Data records:
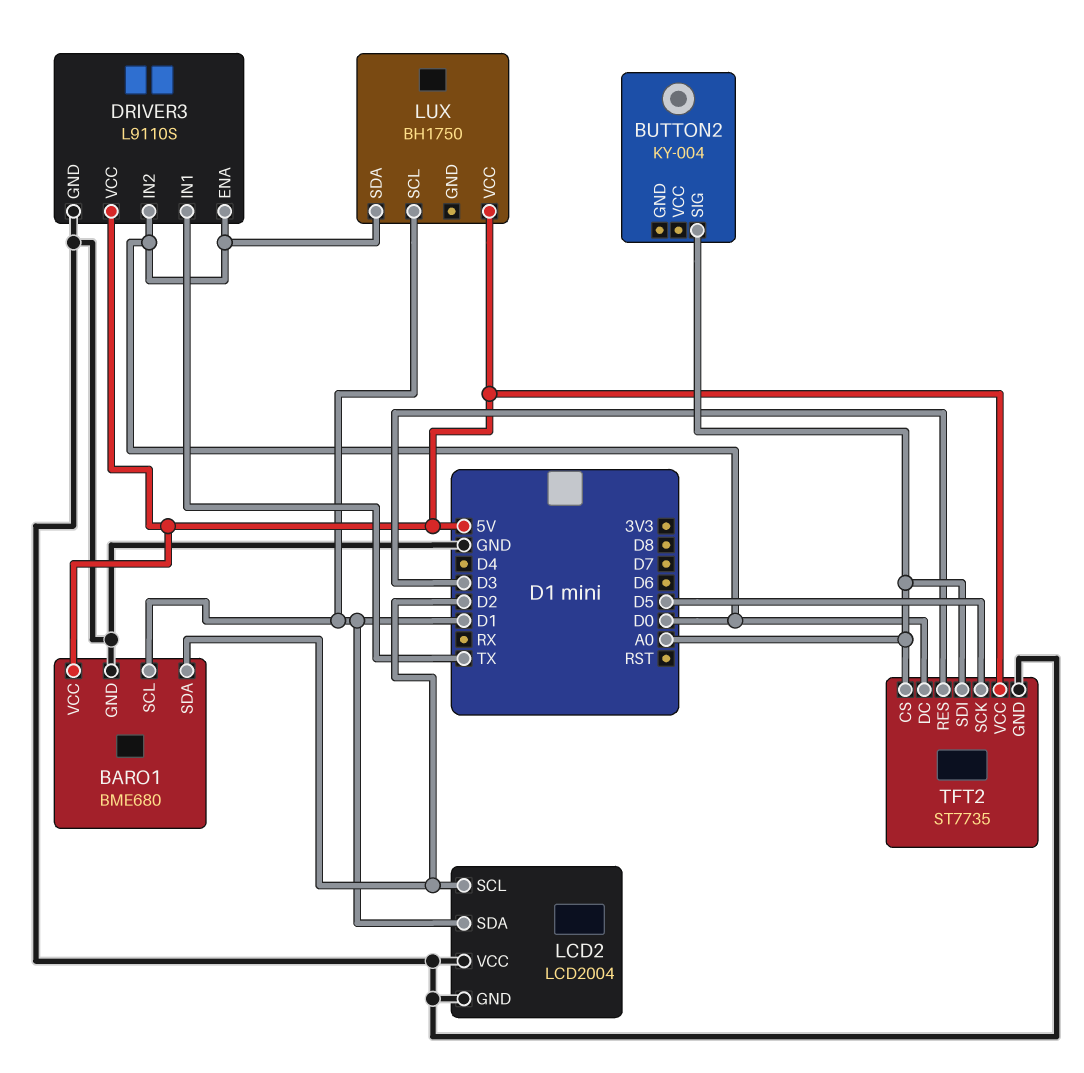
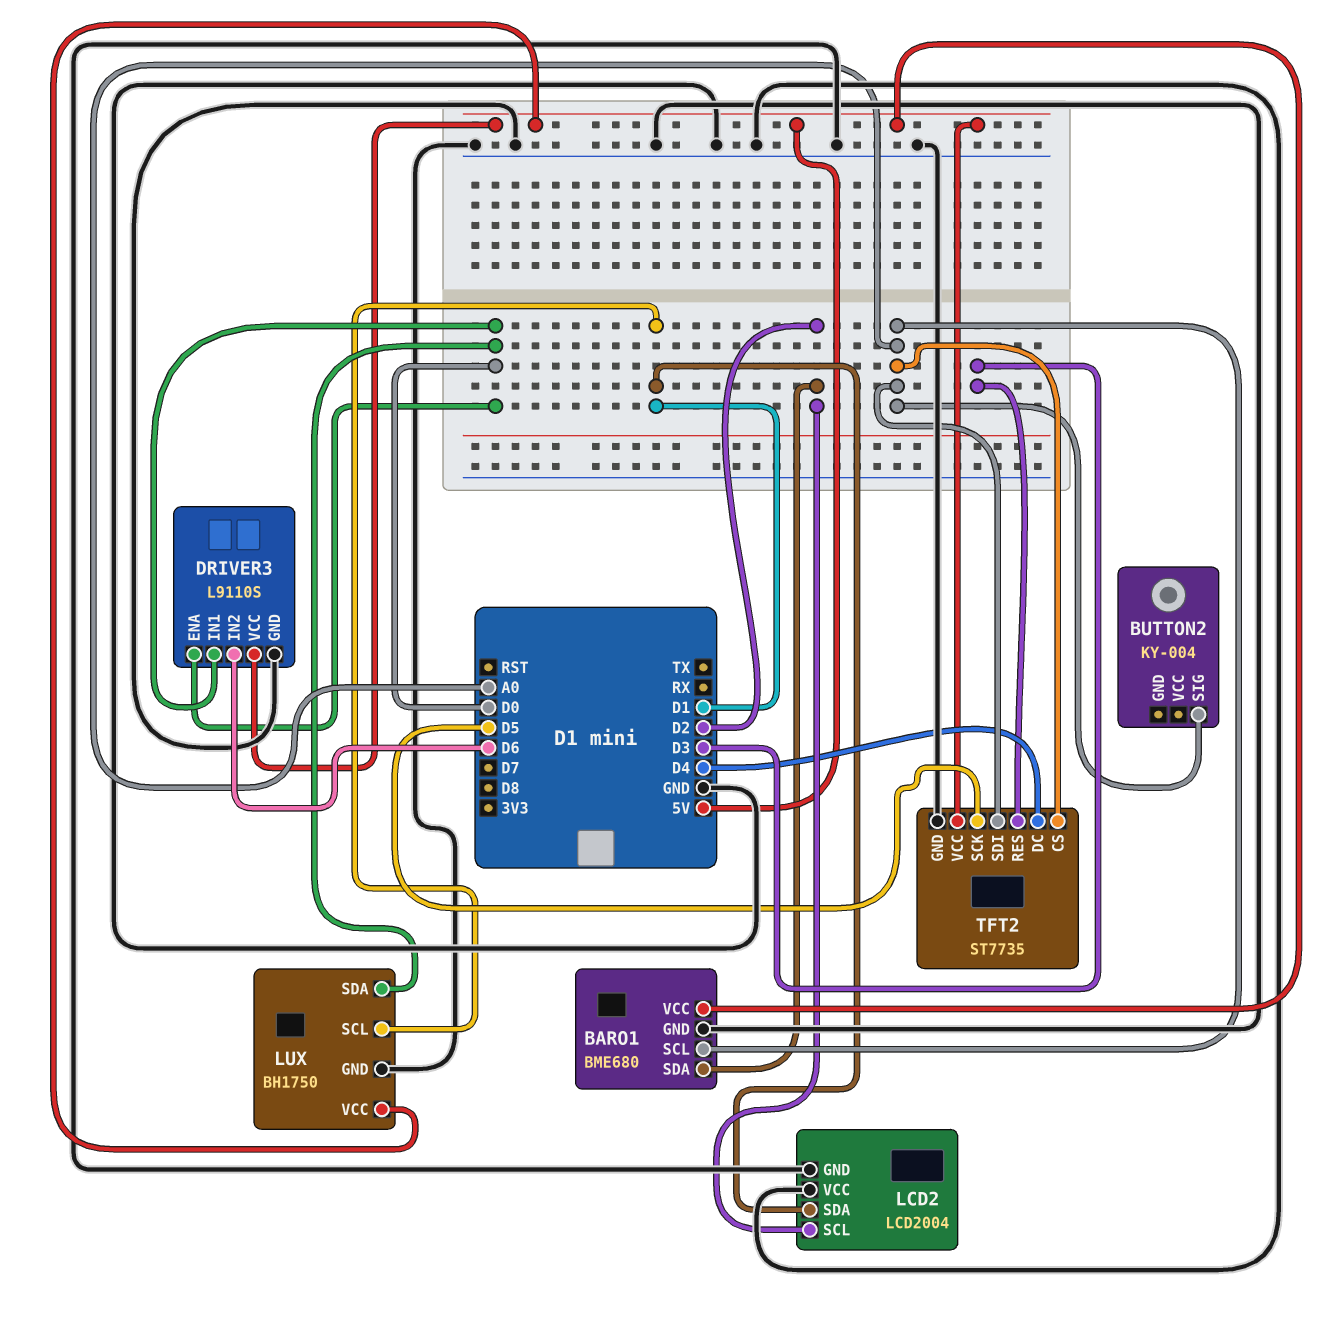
BARO1 pin SCL: D1 -> A0
DRIVER3 pin IN1: TX -> D0
DRIVER3 pin IN2: D0 -> D6
LUX pin GND: none -> GND
TFT2 pin DC: D0 -> D4

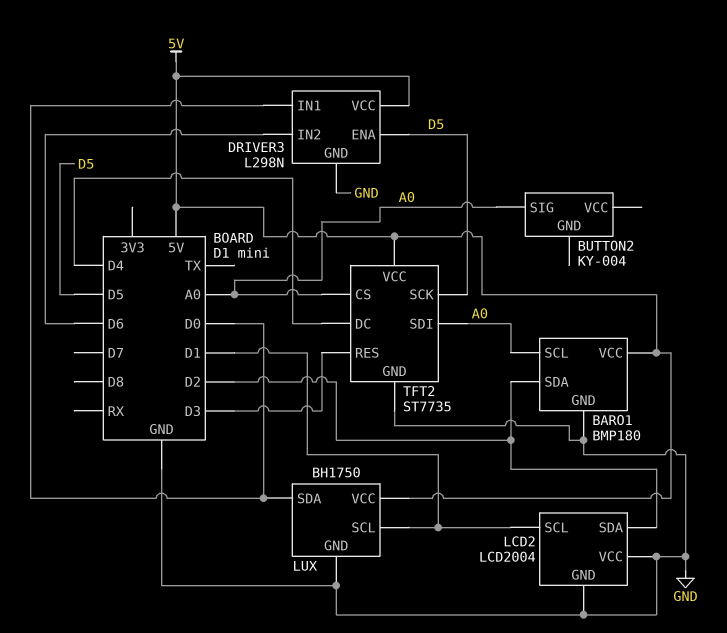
BARO1: BME680 -> BMP180
DRIVER3: L9110S -> L298N
DRIVER3 pin ENA: D0 -> D5
LCD2 pin SCL: D2 -> D1
LCD2 pin SDA: D1 -> D2

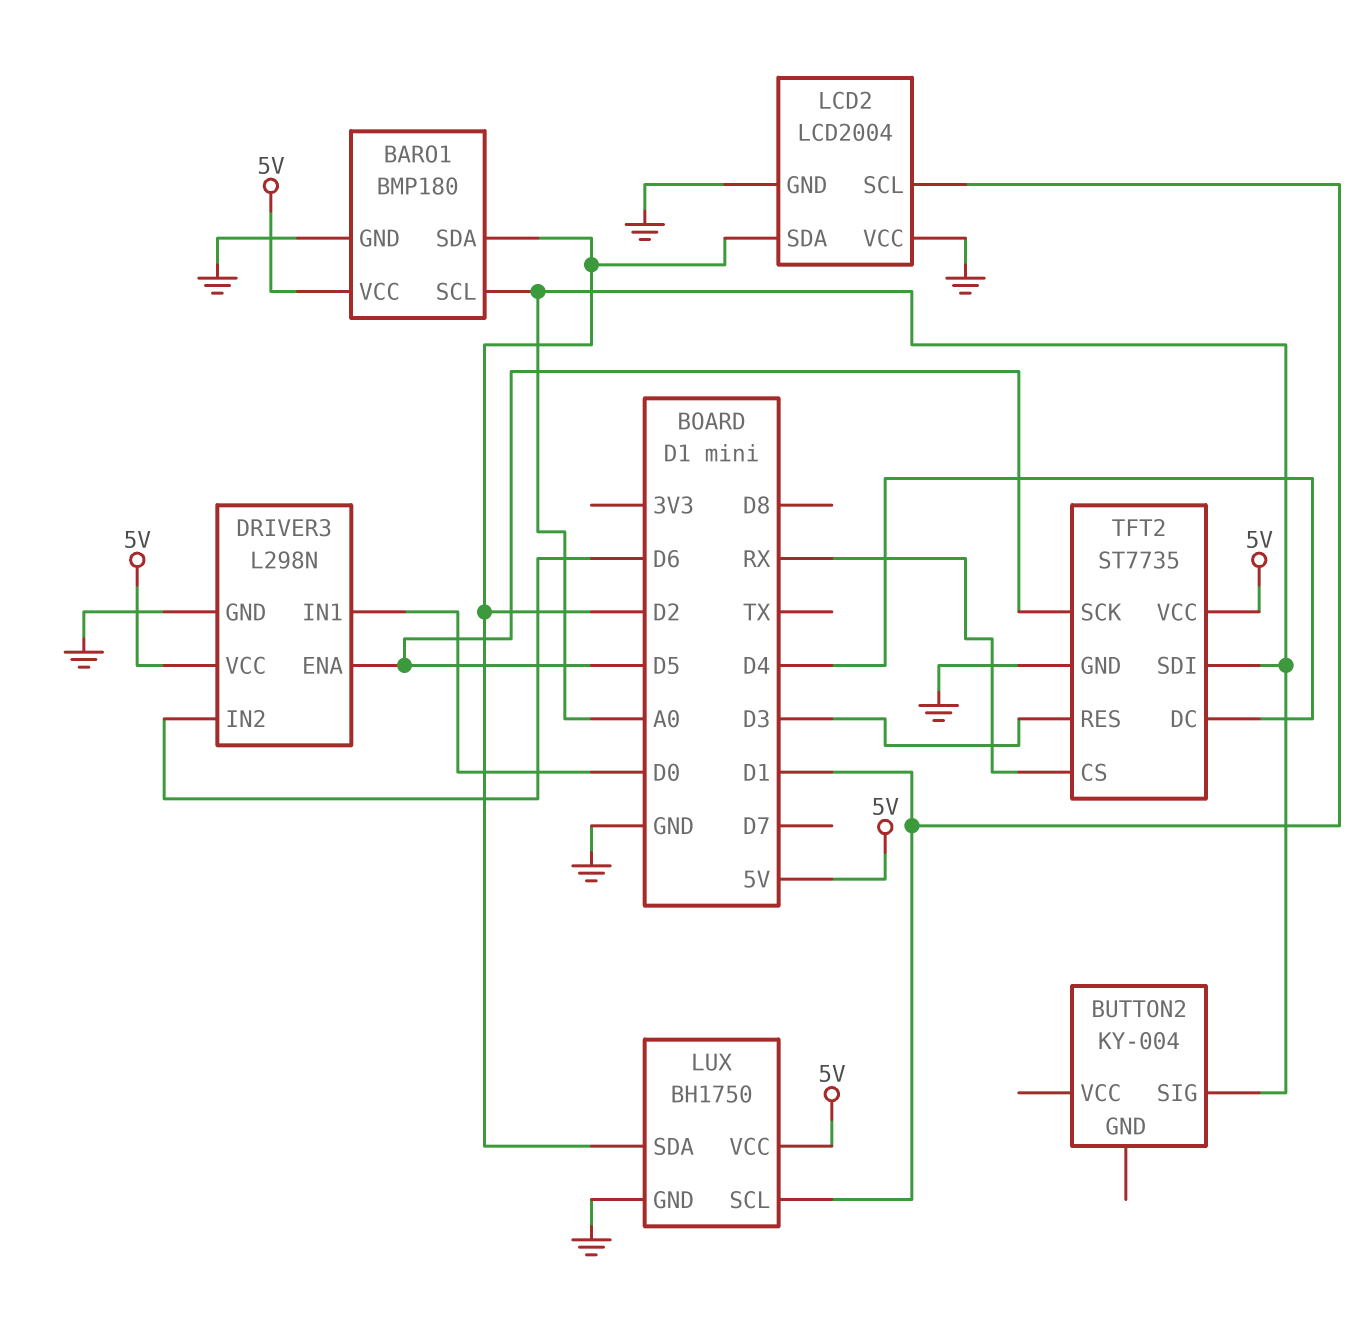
LUX pin SDA: D0 -> D2
TFT2 pin CS: A0 -> RX

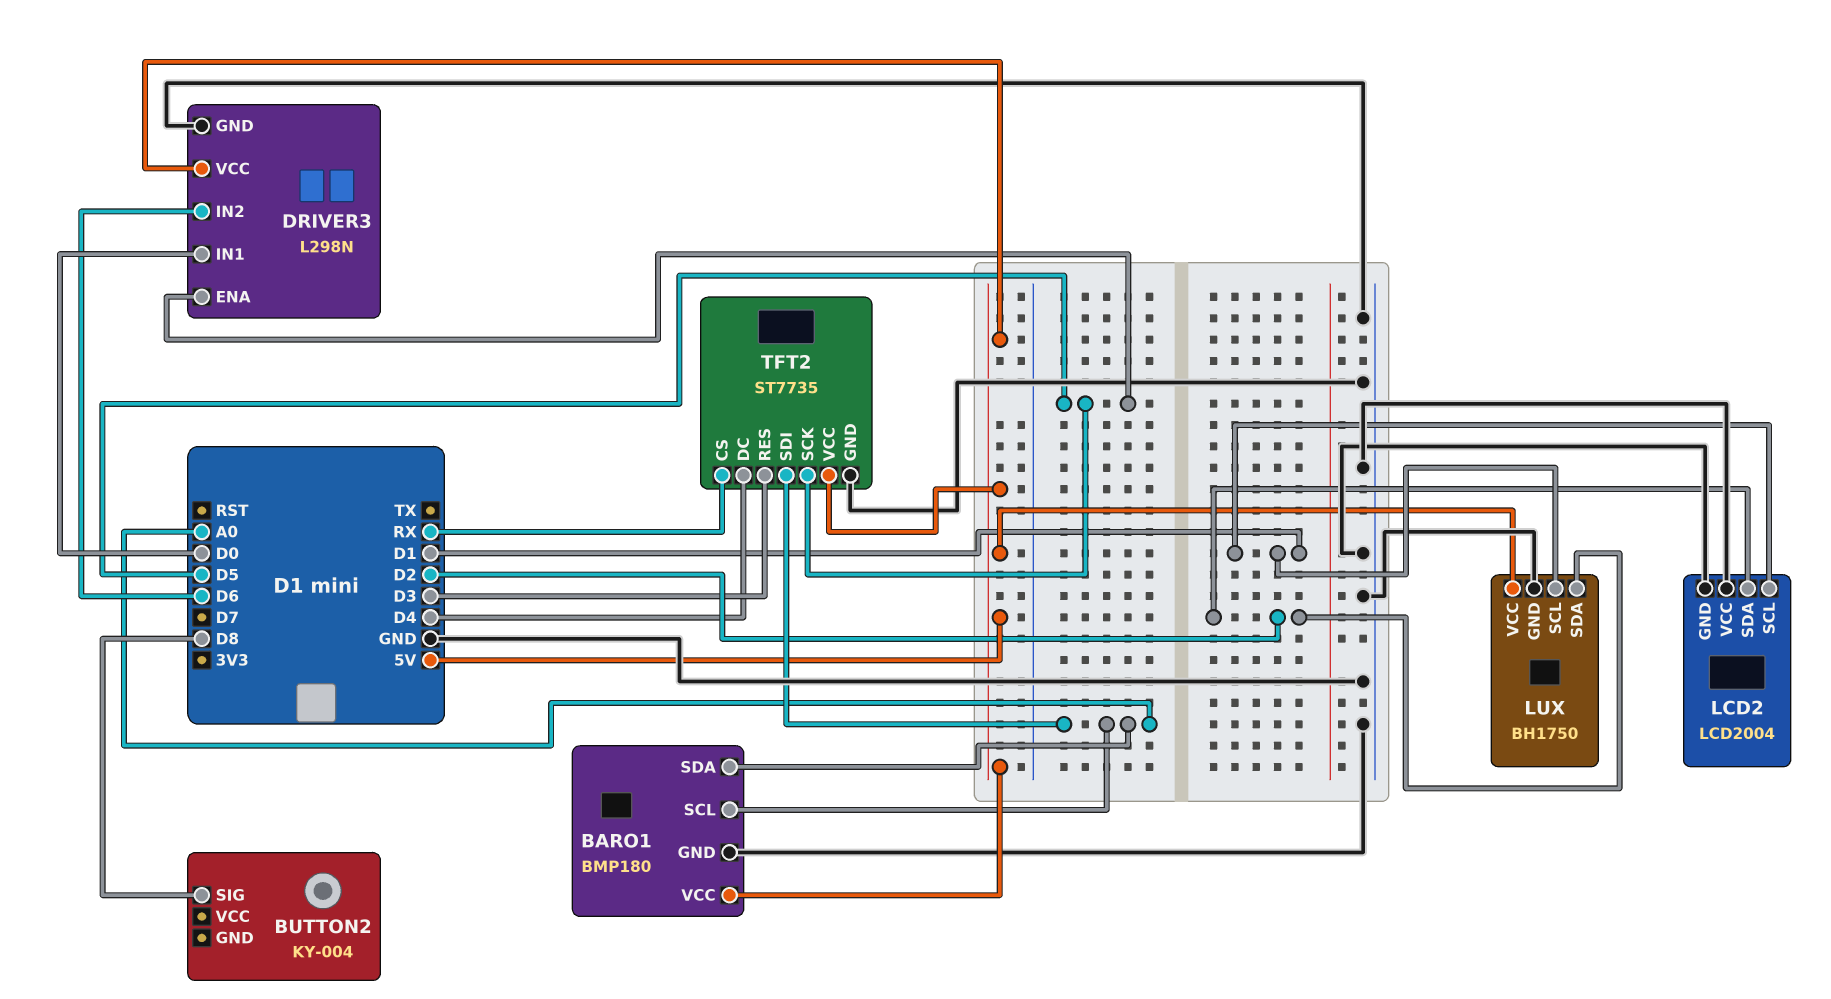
BARO1 pin SDA: D2 -> A0
BUTTON2 pin SIG: A0 -> D8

§ Task requirements:
The output is the lines from the start of the data above through the line containing "LCD2 pin SDA: D1 -> D2", unchanged, with any picture left out.

§ Solution to this problem:
BARO1 pin SCL: D1 -> A0
DRIVER3 pin IN1: TX -> D0
DRIVER3 pin IN2: D0 -> D6
LUX pin GND: none -> GND
TFT2 pin DC: D0 -> D4

BARO1: BME680 -> BMP180
DRIVER3: L9110S -> L298N
DRIVER3 pin ENA: D0 -> D5
LCD2 pin SCL: D2 -> D1
LCD2 pin SDA: D1 -> D2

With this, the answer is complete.